Up to the line containing "(112, 514) = (379, 133): black", nothing is kept; from that line through the end of the data below, output every line exactly.

- **Data segment**:
=== Begin Enclosure ===

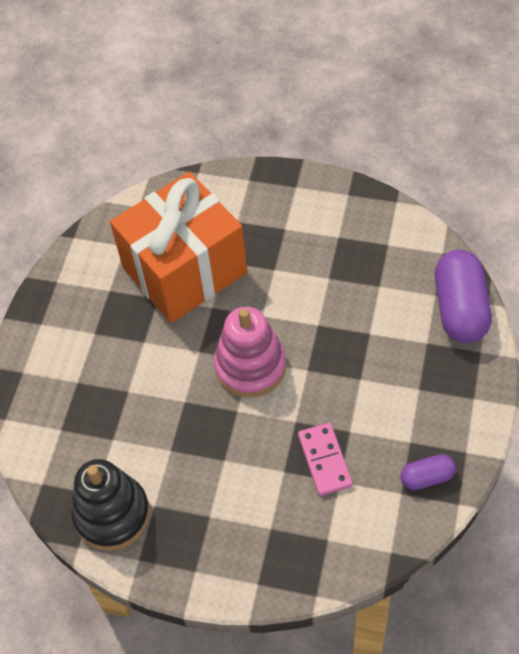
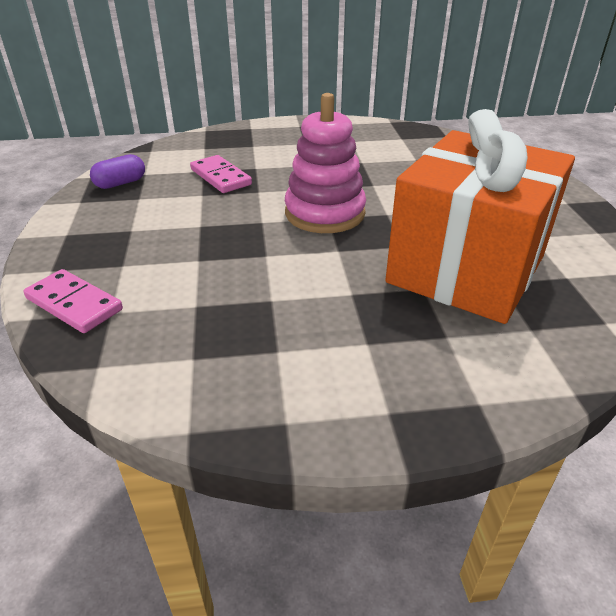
camera: 155 degrees right, 20 degrees down
(112, 514) = (379, 133): black stacking toy -> none
(460, 308) = (74, 304): purple capsule -> pink domino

=== End Enclosure ===

- **Result of this exercise**:
(112, 514) = (379, 133): black stacking toy -> none
(460, 308) = (74, 304): purple capsule -> pink domino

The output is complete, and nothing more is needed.